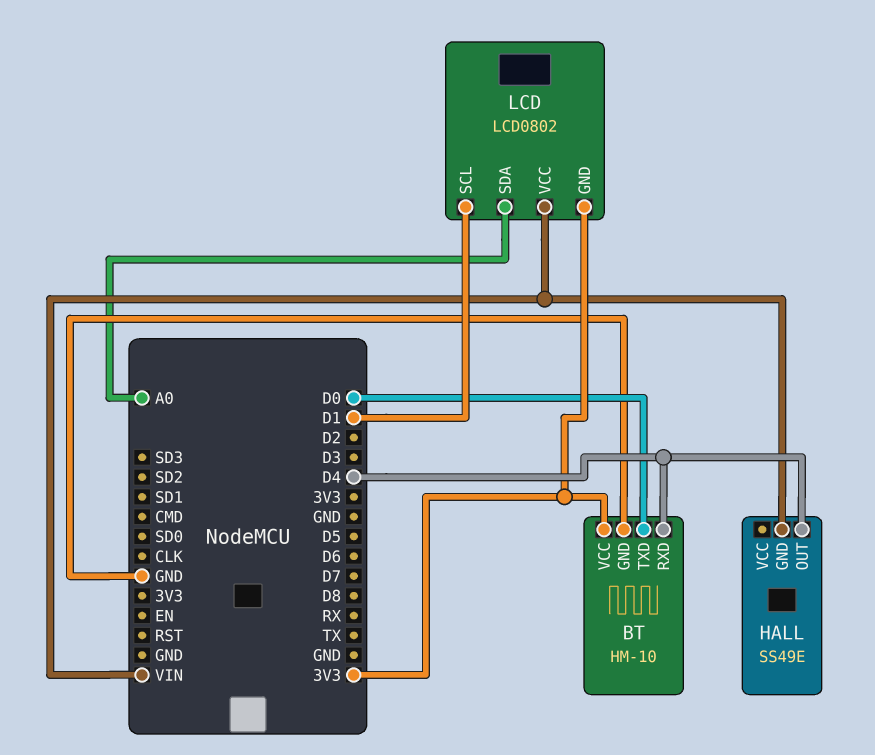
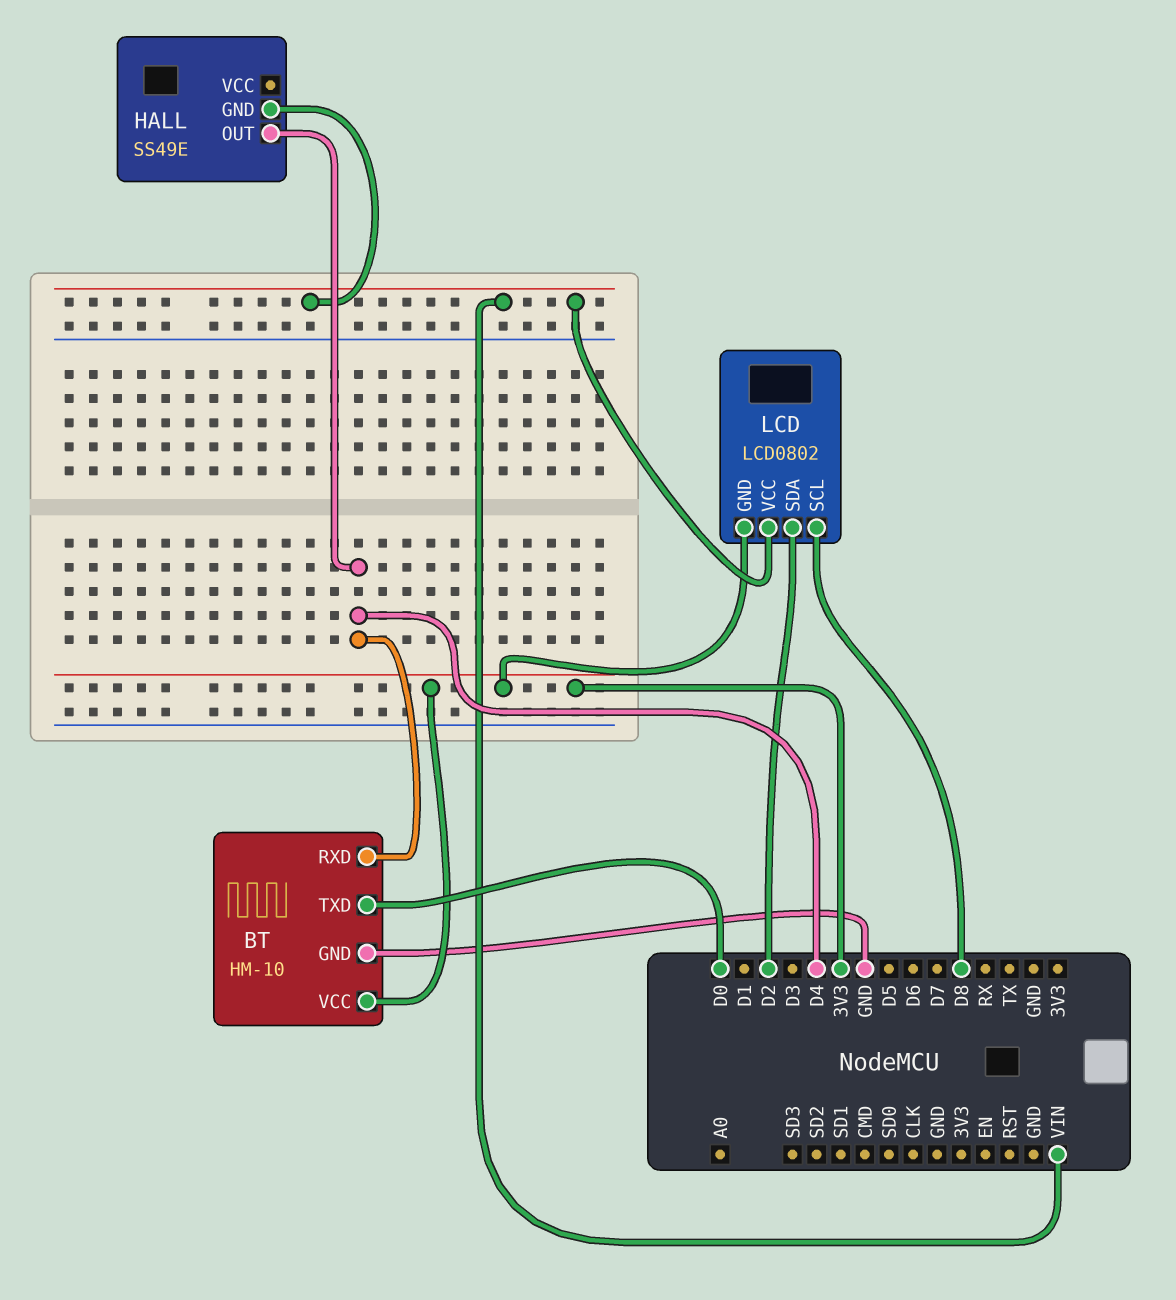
LCD pin SCL: D1 -> D8
LCD pin SDA: A0 -> D2

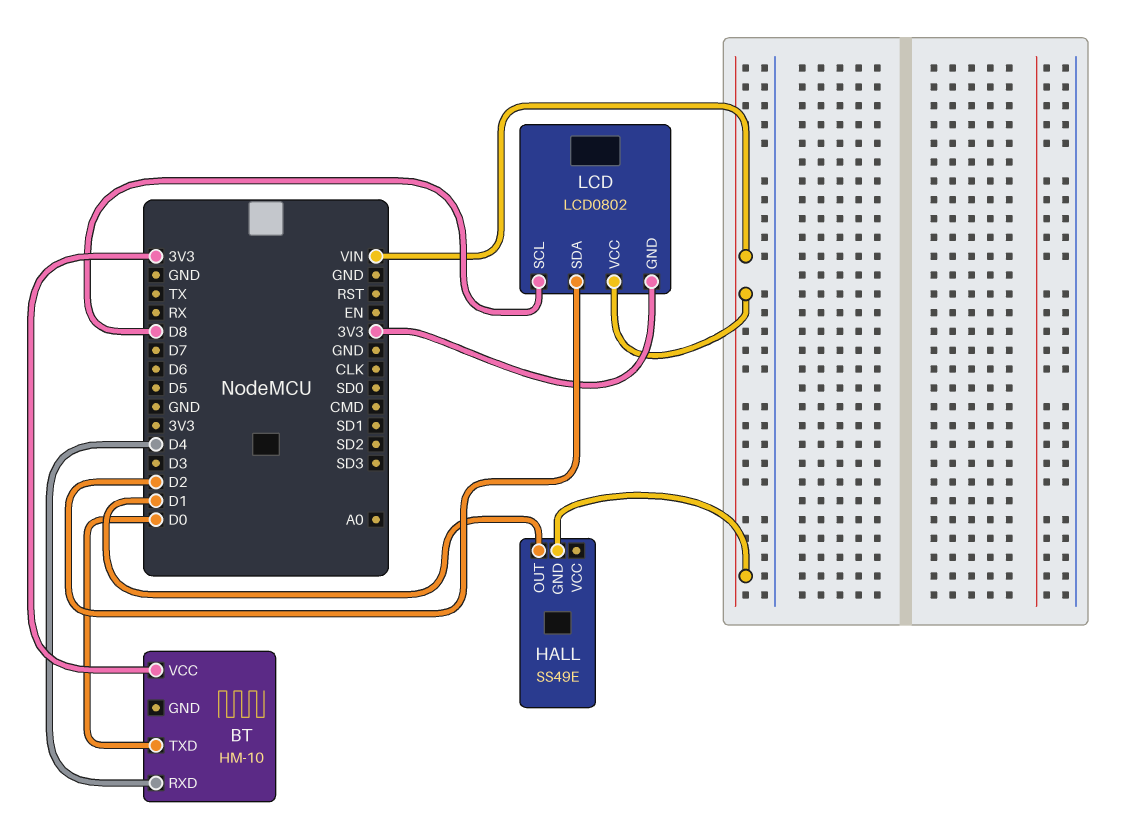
BT pin GND: GND -> none
HALL pin OUT: D4 -> D1

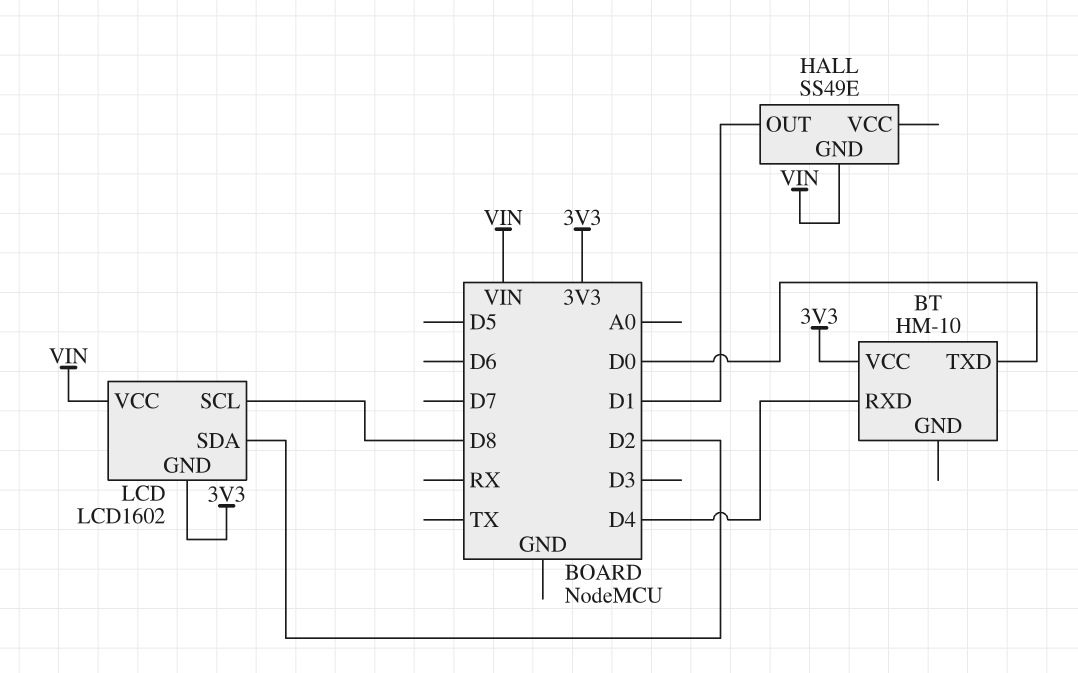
LCD: LCD0802 -> LCD1602

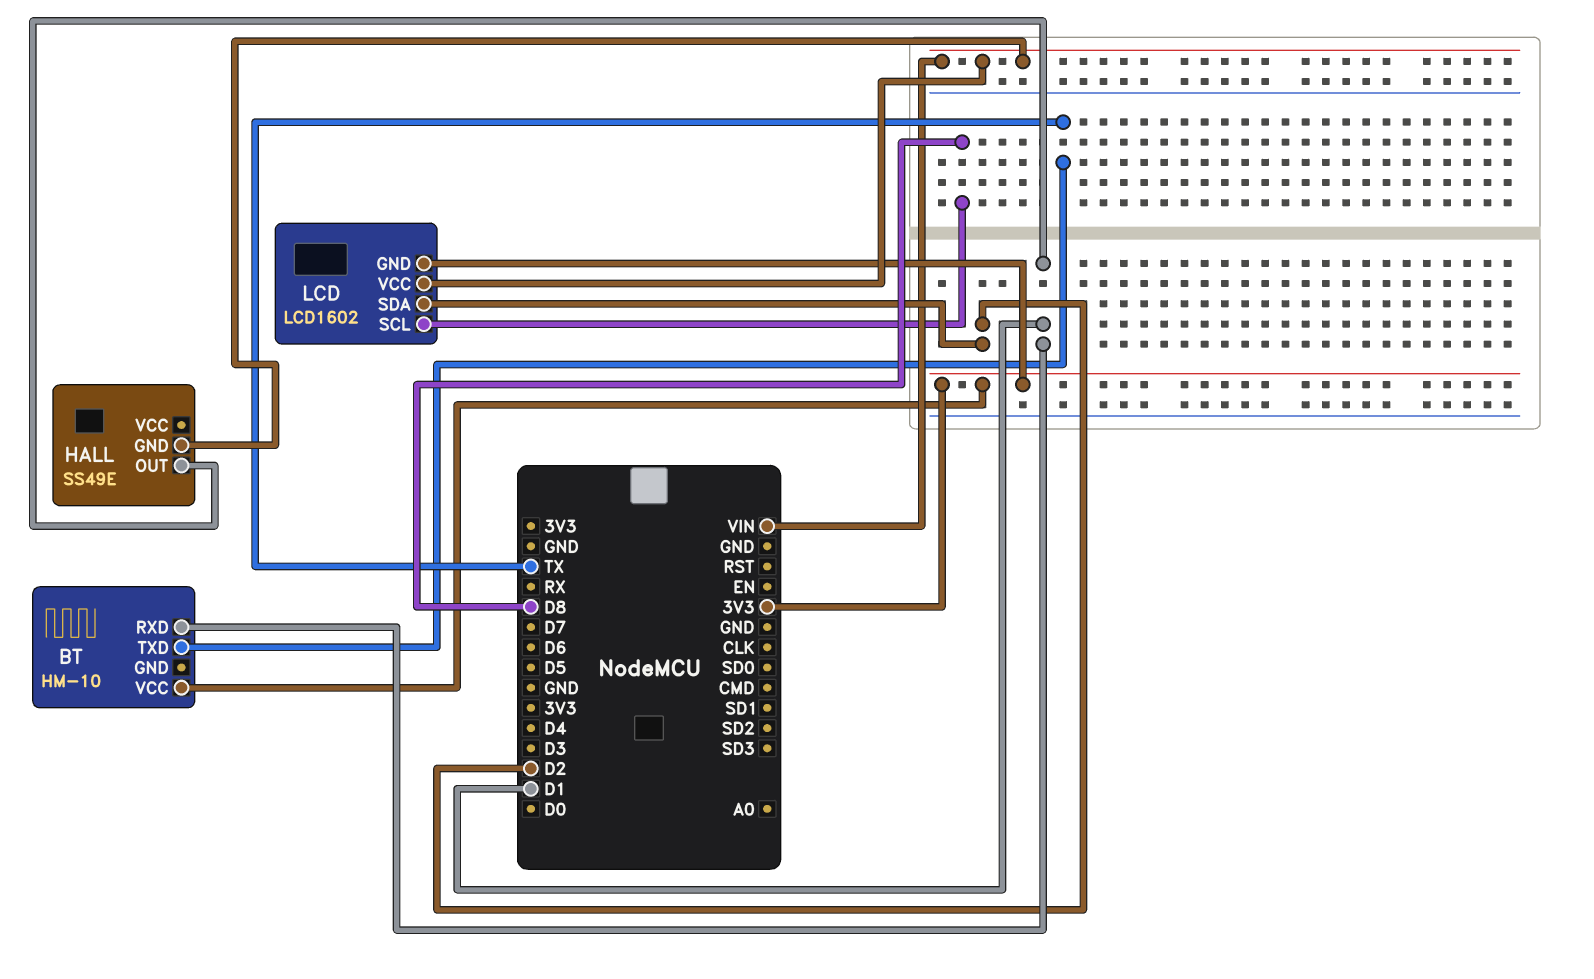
BT pin RXD: D4 -> D1
BT pin TXD: D0 -> TX

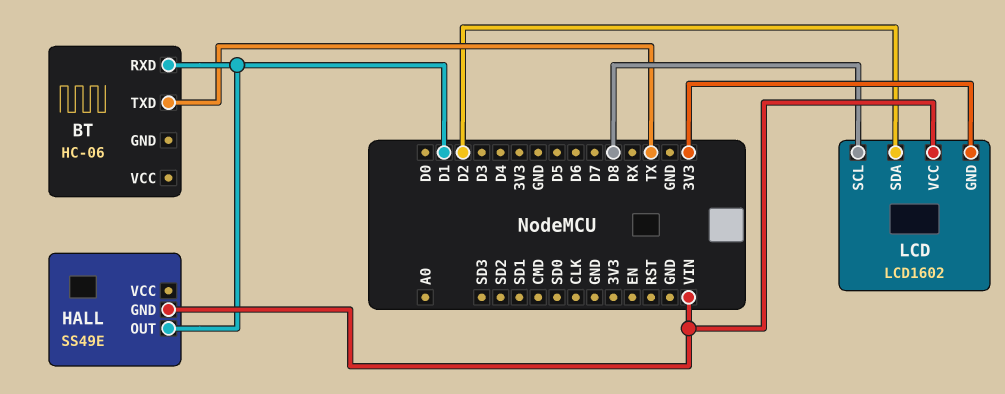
BT: HM-10 -> HC-06
BT pin VCC: 3V3 -> none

◇ ◇ ◇ ◇ ◇ ◇ ◇

In the listing, find each line with the string "none" and copy it.

# Your solution
BT pin GND: GND -> none
BT pin VCC: 3V3 -> none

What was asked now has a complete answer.